Description of the task
From the listing below, copy each line where "OLED" occurs.

### Information shown

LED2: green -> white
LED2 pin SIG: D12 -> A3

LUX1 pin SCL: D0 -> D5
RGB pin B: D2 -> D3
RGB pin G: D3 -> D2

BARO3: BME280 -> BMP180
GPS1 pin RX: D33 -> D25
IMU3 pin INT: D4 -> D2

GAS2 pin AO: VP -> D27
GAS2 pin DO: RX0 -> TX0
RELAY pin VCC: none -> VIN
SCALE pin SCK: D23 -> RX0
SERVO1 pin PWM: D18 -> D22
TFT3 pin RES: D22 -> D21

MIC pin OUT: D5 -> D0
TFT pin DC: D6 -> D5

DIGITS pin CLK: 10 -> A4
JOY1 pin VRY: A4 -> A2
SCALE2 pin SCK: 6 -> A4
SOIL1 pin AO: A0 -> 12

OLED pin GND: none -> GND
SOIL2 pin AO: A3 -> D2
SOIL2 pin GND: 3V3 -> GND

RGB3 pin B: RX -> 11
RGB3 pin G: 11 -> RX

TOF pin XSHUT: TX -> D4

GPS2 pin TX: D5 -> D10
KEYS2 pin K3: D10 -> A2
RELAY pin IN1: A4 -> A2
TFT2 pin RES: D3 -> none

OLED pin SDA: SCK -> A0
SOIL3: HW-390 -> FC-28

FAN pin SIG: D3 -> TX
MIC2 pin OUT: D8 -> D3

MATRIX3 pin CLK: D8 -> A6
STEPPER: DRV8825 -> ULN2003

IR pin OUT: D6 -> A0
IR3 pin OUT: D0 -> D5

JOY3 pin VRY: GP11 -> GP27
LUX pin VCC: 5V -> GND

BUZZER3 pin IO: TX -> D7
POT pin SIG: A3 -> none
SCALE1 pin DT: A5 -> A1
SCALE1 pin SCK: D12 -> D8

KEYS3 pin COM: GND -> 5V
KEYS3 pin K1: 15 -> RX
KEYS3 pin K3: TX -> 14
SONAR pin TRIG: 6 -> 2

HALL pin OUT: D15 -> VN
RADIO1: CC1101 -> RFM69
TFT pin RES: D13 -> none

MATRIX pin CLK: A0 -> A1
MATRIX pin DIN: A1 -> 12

######

Result of the exercise
OLED pin GND: none -> GND
OLED pin SDA: SCK -> A0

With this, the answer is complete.